Provided material below:
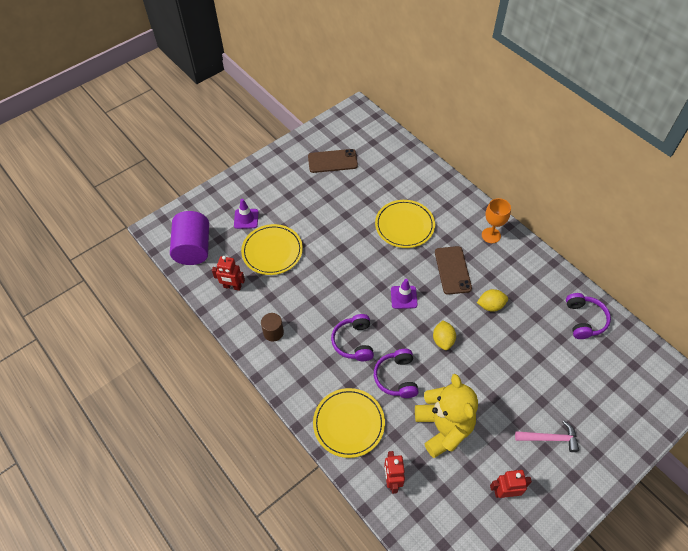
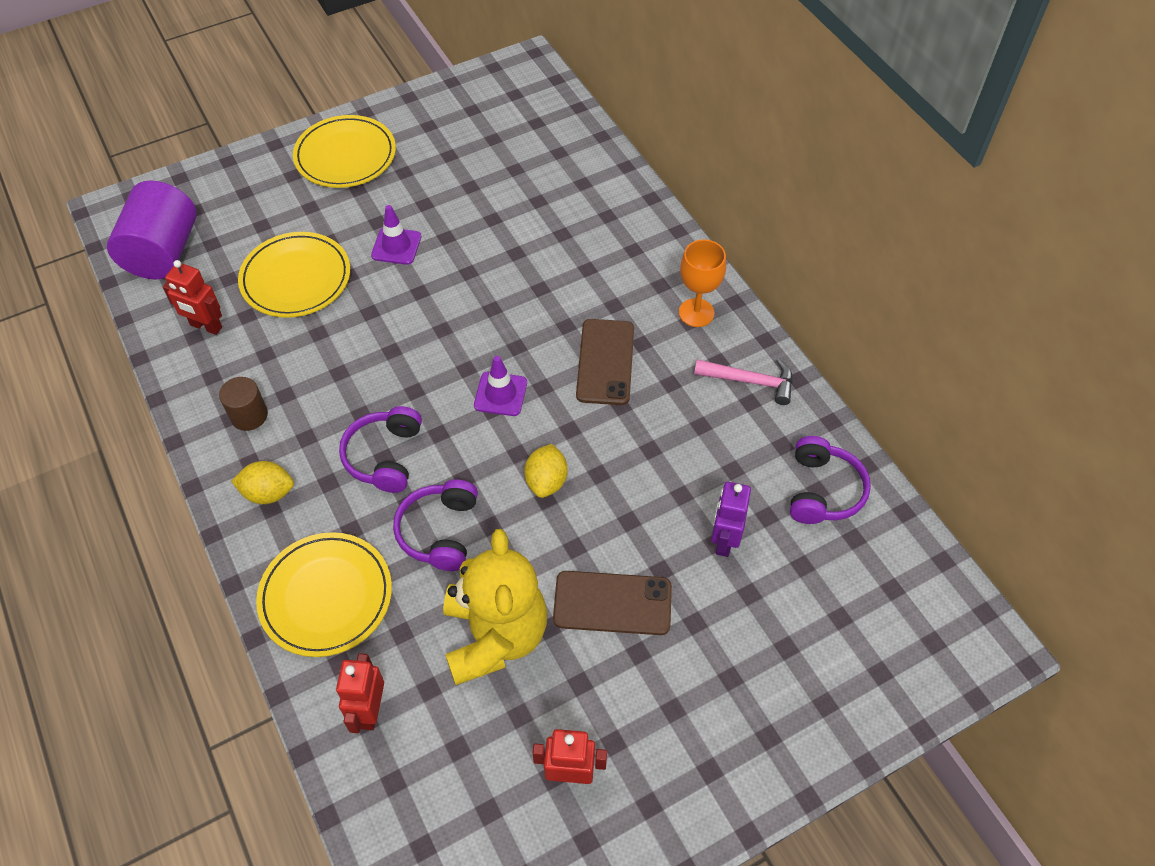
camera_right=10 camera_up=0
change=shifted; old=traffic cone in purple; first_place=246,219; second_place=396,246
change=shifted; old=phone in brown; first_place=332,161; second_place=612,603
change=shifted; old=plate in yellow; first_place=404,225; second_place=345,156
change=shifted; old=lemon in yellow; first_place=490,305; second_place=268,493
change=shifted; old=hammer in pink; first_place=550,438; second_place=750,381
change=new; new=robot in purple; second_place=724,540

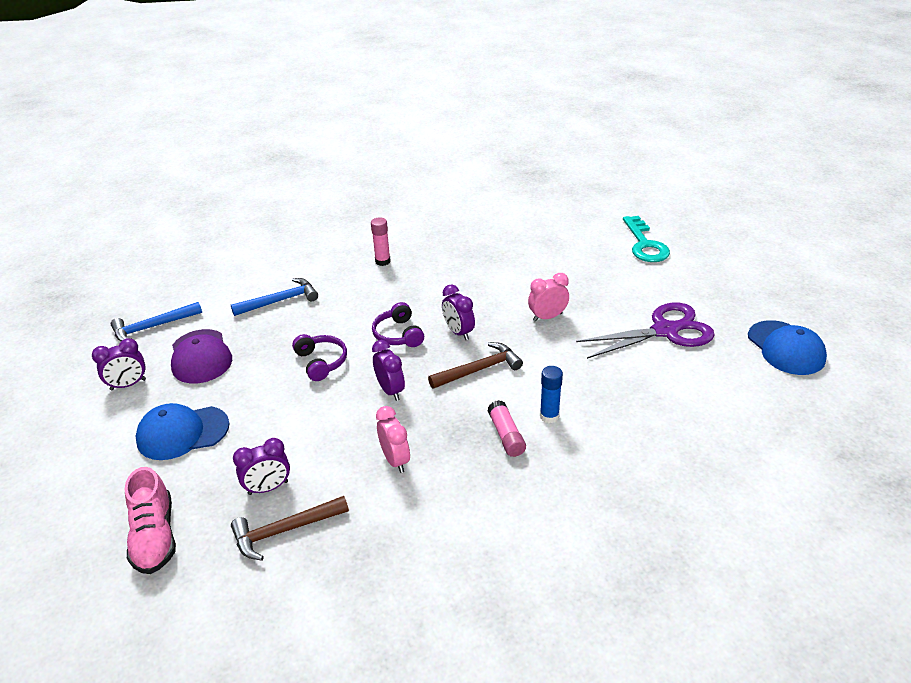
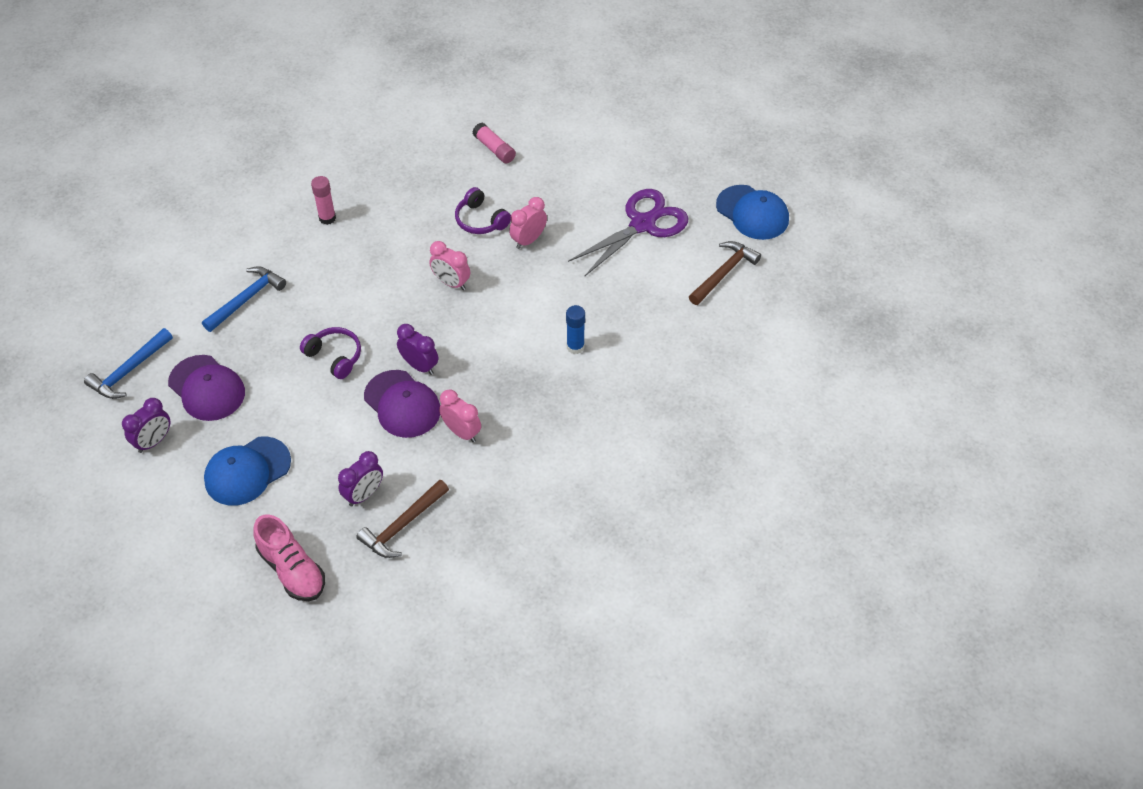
camera_right=-25 camera_up=15
change=shifted; old=headphones in purple; first_place=398,334; second_place=480,220
change=shifted; old=hammer in brown; first_place=479,369; second_place=724,273
change=repainted; old=clock in purple; new=clock in pink; first_place=458,332; second_place=451,283
change=shifted; old=glue stick in pink; first_place=506,435; second_place=494,149
change=gone; old=key in turquoise; first_place=645,244
change=new; new=cap in purple; second_place=402,404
End of Provided material.
Examine the records above and give the number of lines in which the string "yellow" appears, with no other words.

2